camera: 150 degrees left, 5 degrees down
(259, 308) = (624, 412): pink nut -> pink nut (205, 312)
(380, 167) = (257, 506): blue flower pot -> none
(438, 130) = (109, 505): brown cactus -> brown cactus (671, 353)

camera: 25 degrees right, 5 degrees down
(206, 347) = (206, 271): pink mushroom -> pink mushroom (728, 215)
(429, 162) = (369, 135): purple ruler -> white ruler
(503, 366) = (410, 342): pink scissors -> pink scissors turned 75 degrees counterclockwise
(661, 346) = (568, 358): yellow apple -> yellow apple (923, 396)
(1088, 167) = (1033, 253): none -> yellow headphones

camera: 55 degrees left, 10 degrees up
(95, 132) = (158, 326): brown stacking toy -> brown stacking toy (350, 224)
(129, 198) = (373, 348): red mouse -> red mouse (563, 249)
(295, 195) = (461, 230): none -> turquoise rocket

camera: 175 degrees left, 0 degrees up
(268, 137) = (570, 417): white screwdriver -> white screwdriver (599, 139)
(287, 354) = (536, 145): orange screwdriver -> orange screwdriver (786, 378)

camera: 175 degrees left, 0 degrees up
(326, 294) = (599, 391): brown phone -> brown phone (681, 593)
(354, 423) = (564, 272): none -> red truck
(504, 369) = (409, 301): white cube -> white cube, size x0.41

__________________________________________________

Exercise
The result should be the lines from the line with "(287, 354) = (536, 145): orange" to the last line of the material, returned exactly and without any other line.

Response
(287, 354) = (536, 145): orange screwdriver -> orange screwdriver (786, 378)

camera: 175 degrees left, 0 degrees up
(326, 294) = (599, 391): brown phone -> brown phone (681, 593)
(354, 423) = (564, 272): none -> red truck
(504, 369) = (409, 301): white cube -> white cube, size x0.41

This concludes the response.